** Data for this exercise **
>> begin

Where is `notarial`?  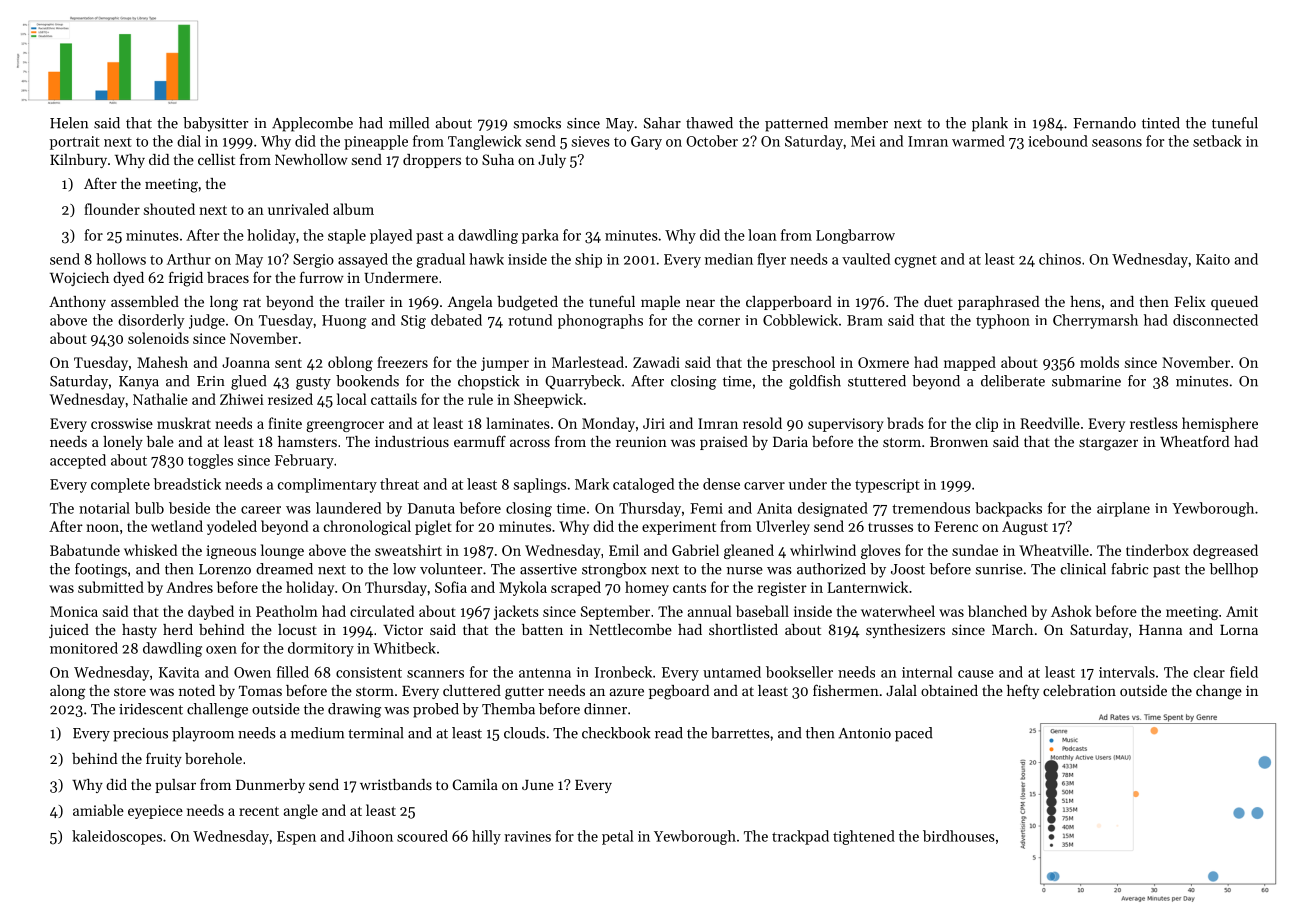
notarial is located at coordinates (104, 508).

>> end
>> begin

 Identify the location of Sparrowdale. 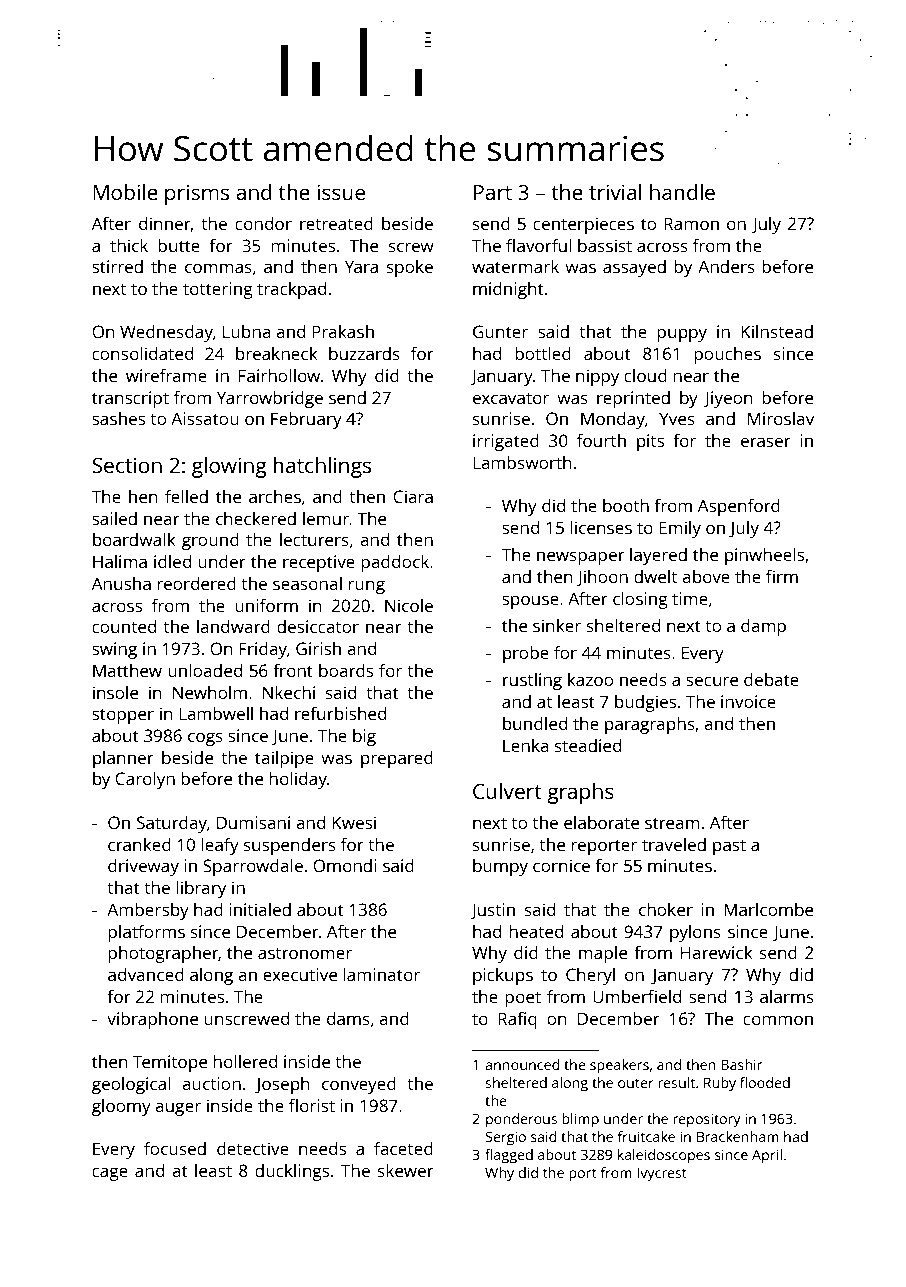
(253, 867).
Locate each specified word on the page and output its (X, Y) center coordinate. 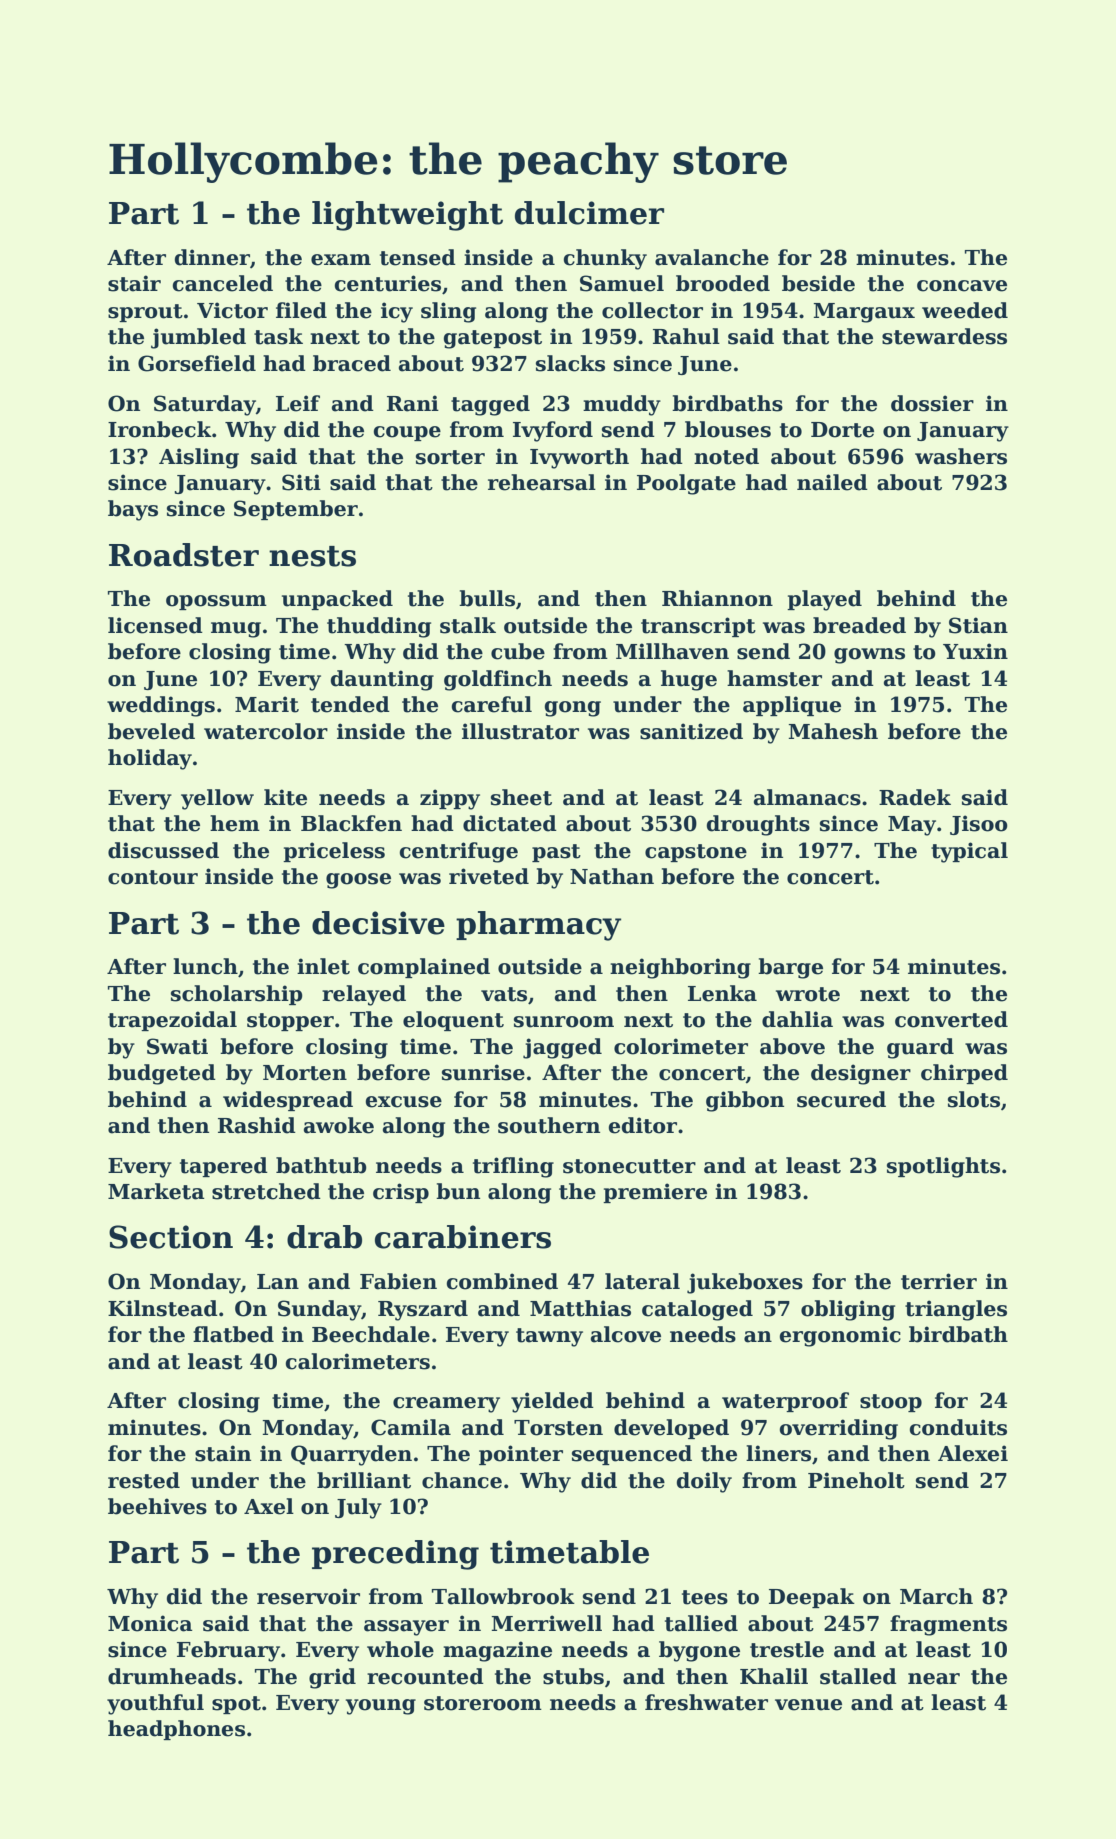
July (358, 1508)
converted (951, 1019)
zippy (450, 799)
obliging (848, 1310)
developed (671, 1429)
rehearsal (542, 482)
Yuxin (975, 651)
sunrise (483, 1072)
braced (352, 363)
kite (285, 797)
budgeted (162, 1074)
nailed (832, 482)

>> end

** Task details **
Add 9 to every coordinate in the answers and write the entries out again, starting at the line that contains "rehearsal (542, 482)" and stopping after the line that contains "nailed (832, 482)".

** The reply **
rehearsal (551, 491)
Yuxin (984, 660)
sunrise (492, 1081)
braced (361, 372)
kite (294, 806)
budgeted (171, 1083)
nailed (841, 491)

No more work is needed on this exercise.